» Work request: Write out every entry exactly as it appears, omitting the pictures.

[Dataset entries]
_____

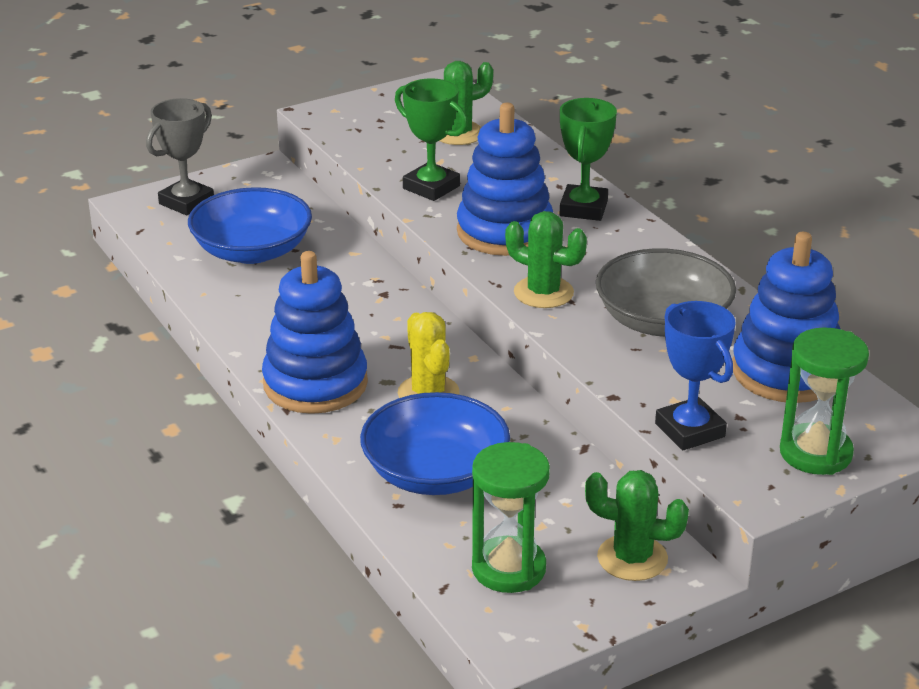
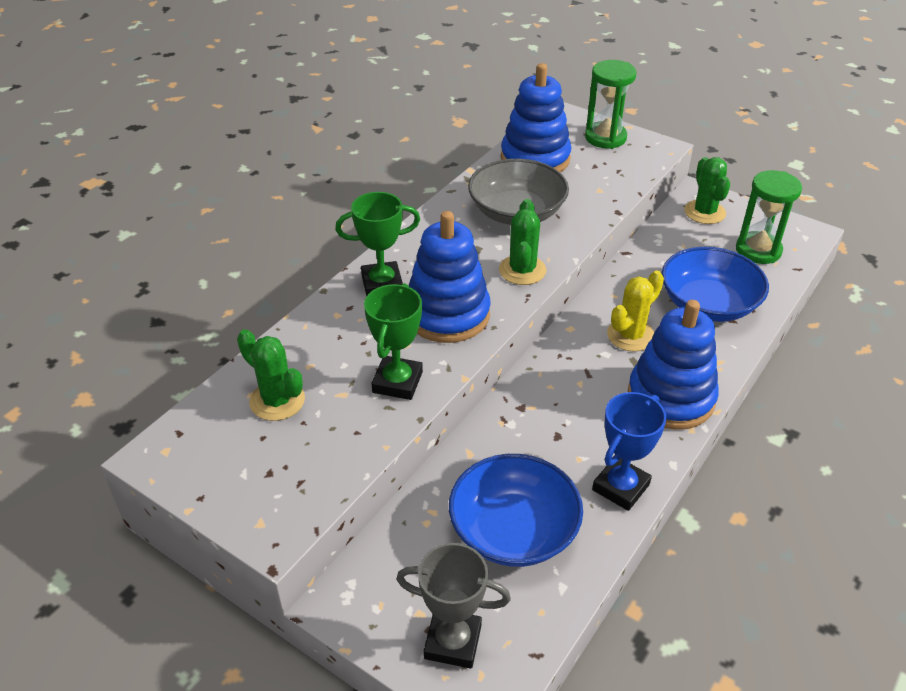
camera: 115 degrees left, 10 degrees up
(690, 430) = (624, 178): blue trophy -> blue trophy (620, 487)

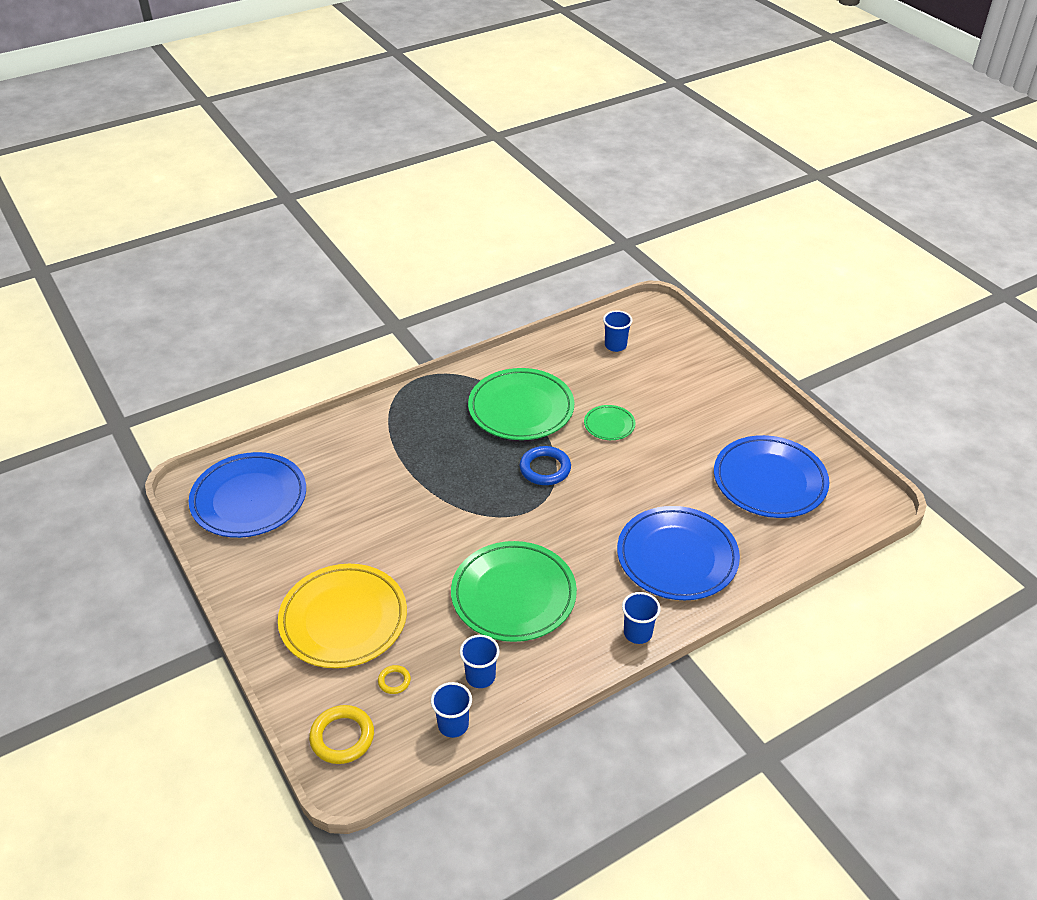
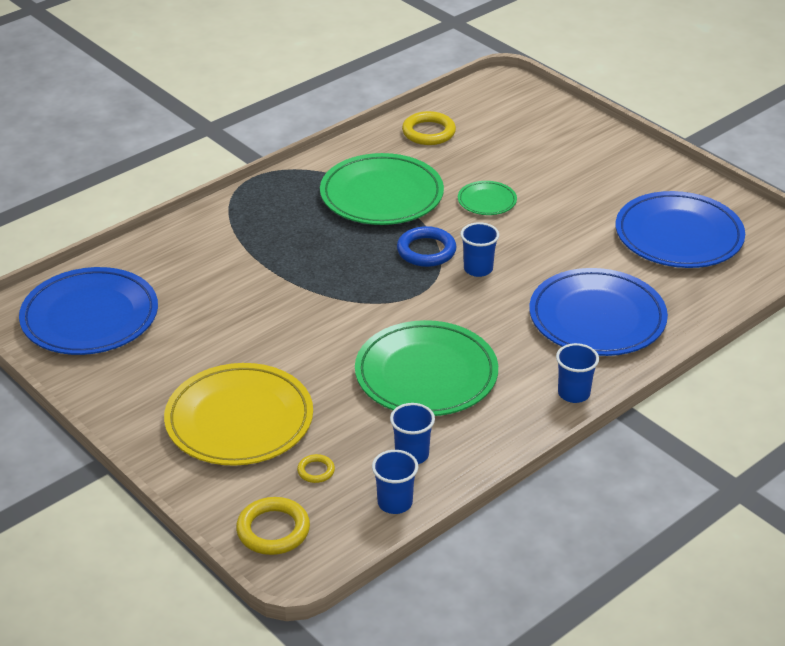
camera: 10 degrees left, 5 degrees down
(576, 350) = (428, 132): none -> yellow ring
(615, 345) = (472, 123): blue cup -> blue cup (478, 269)

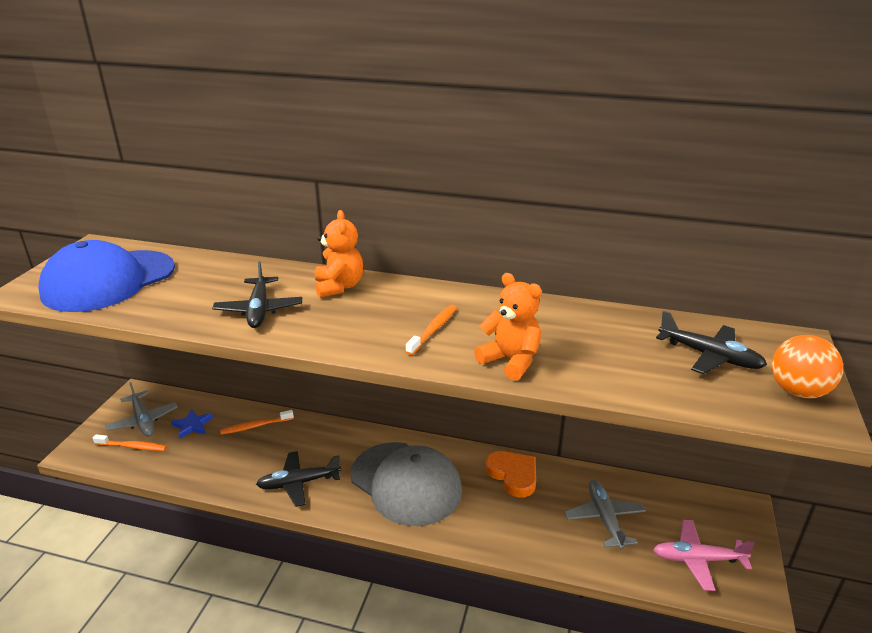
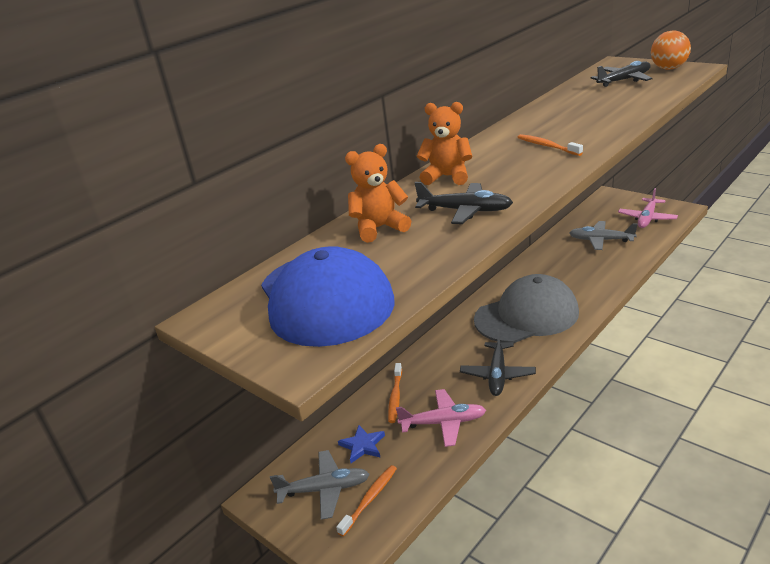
camera: 60 degrees left, 0 degrees up
(224, 464) = (443, 423): none -> pink plane
(510, 361) = (605, 126): orange teddy bear -> orange teddy bear (379, 228)
(513, 475) = (542, 266): orange heart -> none

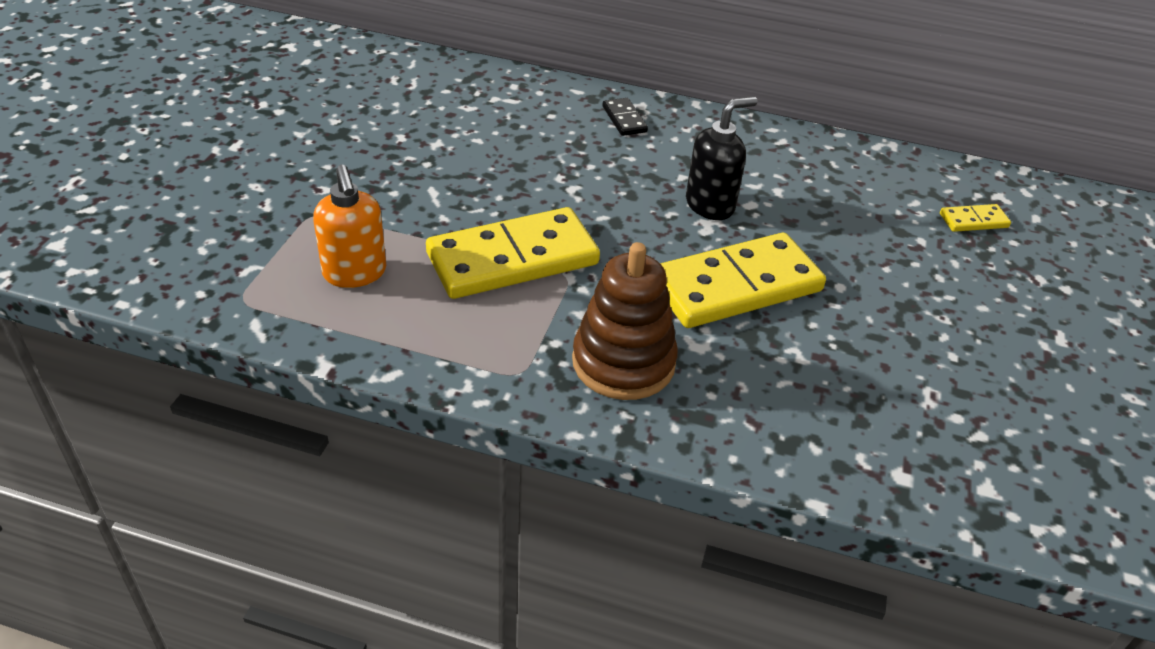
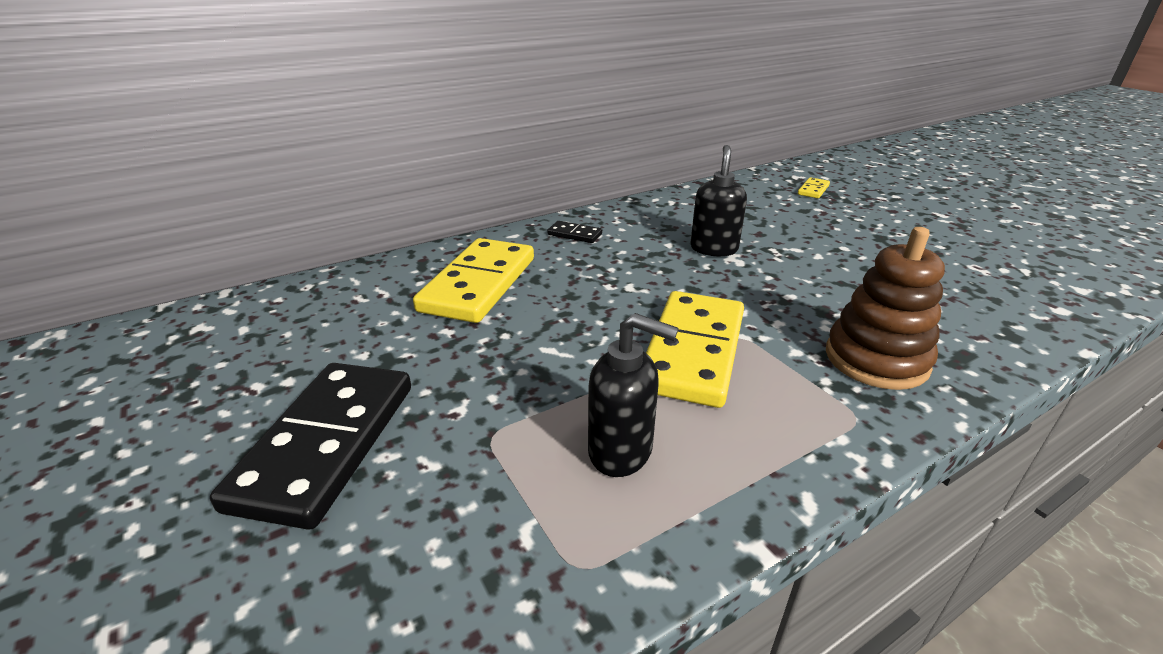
camera: 45 degrees left, 10 degrees down
(242, 159) = (326, 444): none -> black domino
(355, 273) = (621, 451): orange soap dispenser -> black soap dispenser
(736, 286) = (815, 278): yellow domino -> yellow domino (479, 284)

_____

» Task output:
camera: 115 degrees left, 10 degrees up
(690, 430) = (624, 178): blue trophy -> blue trophy (620, 487)

camera: 10 degrees left, 5 degrees down
(576, 350) = (428, 132): none -> yellow ring
(615, 345) = (472, 123): blue cup -> blue cup (478, 269)

camera: 60 degrees left, 0 degrees up
(224, 464) = (443, 423): none -> pink plane
(510, 361) = (605, 126): orange teddy bear -> orange teddy bear (379, 228)
(513, 475) = (542, 266): orange heart -> none

camera: 45 degrees left, 10 degrees down
(242, 159) = (326, 444): none -> black domino
(355, 273) = (621, 451): orange soap dispenser -> black soap dispenser
(736, 286) = (815, 278): yellow domino -> yellow domino (479, 284)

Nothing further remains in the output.